(Data extracted from a collection)
-- -- --
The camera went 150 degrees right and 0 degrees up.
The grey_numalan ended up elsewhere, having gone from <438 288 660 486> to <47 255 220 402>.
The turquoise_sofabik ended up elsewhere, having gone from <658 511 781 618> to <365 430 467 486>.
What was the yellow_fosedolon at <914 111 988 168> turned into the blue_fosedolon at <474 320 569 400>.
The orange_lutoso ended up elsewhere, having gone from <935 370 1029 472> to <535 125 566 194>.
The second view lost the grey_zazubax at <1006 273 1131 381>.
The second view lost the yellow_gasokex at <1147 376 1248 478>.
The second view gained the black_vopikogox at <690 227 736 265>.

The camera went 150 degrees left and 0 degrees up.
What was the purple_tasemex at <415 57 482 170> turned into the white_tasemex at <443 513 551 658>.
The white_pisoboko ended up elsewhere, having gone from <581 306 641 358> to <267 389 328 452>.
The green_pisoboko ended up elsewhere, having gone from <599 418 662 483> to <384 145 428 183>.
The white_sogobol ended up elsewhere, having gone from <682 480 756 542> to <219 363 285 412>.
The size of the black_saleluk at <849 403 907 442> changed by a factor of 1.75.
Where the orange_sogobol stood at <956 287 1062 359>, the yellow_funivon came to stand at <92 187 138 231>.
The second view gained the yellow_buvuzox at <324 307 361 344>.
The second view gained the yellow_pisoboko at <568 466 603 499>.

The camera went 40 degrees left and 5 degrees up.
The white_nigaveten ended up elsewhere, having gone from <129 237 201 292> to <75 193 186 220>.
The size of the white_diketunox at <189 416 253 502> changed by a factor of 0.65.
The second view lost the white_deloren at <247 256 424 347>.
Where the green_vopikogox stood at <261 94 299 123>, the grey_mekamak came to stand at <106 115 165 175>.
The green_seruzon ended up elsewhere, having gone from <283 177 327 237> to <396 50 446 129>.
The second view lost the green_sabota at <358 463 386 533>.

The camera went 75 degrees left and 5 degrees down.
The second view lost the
-- -- --
* Task item *
Using the data above, reproduce exactly the lines between those holding "The second view lost the grey_zazubax" and "The second view lost the yellow_gasokex", inclusive, and no others.

* Solution to this problem *
The second view lost the grey_zazubax at <1006 273 1131 381>.
The second view lost the yellow_gasokex at <1147 376 1248 478>.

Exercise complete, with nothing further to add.